→ **Working data**:
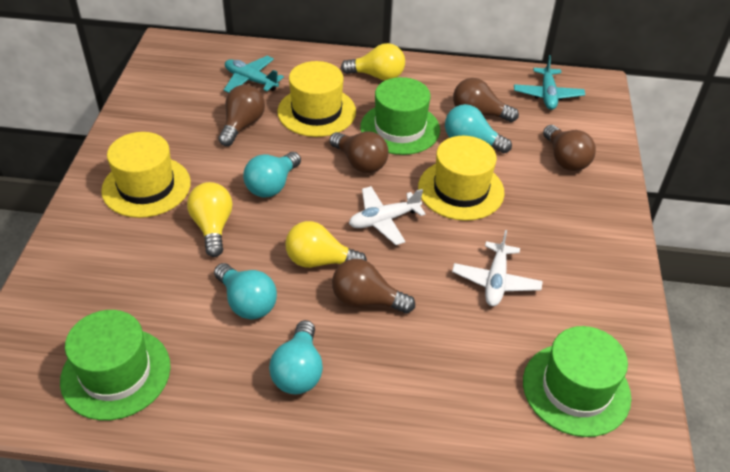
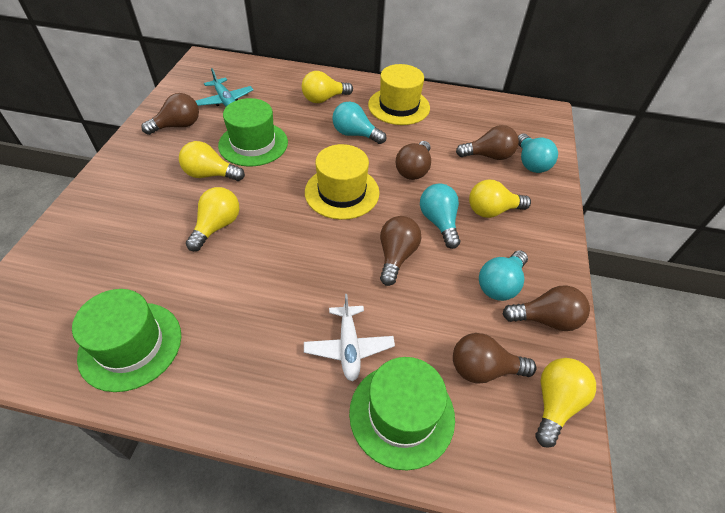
brown light bulb: [218,85,265,146] [330,131,389,173] [332,259,415,313] [453,78,519,122] [543,125,596,171] = 5 -> [141,93,199,135] [380,216,421,286] [396,141,431,180] [453,333,537,384] [456,125,519,160] [503,285,590,331] = 6
turquoise plane: [224,56,284,93] [514,55,585,110] = 2 -> [196,68,253,107] = 1
white plane: [349,186,426,245] [452,230,543,306] = 2 -> [304,294,395,382] = 1
yellow hat: [101,132,191,218] [277,61,356,137] [418,136,504,221] = 3 -> [305,144,379,220] [368,64,430,125] = 2
yellow light bulb: [187,182,232,257] [285,221,367,268] [341,43,405,80] = 3 -> [179,141,245,181] [186,187,239,251] [302,71,353,103] [469,180,531,218] [535,358,596,448] = 5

→ **Problem**:
Could you reproduce all of the material exactly? Keep the pictures out of it.

→ **Answer to this exercise**:
brown light bulb: [218,85,265,146] [330,131,389,173] [332,259,415,313] [453,78,519,122] [543,125,596,171] = 5 -> [141,93,199,135] [380,216,421,286] [396,141,431,180] [453,333,537,384] [456,125,519,160] [503,285,590,331] = 6
turquoise plane: [224,56,284,93] [514,55,585,110] = 2 -> [196,68,253,107] = 1
white plane: [349,186,426,245] [452,230,543,306] = 2 -> [304,294,395,382] = 1
yellow hat: [101,132,191,218] [277,61,356,137] [418,136,504,221] = 3 -> [305,144,379,220] [368,64,430,125] = 2
yellow light bulb: [187,182,232,257] [285,221,367,268] [341,43,405,80] = 3 -> [179,141,245,181] [186,187,239,251] [302,71,353,103] [469,180,531,218] [535,358,596,448] = 5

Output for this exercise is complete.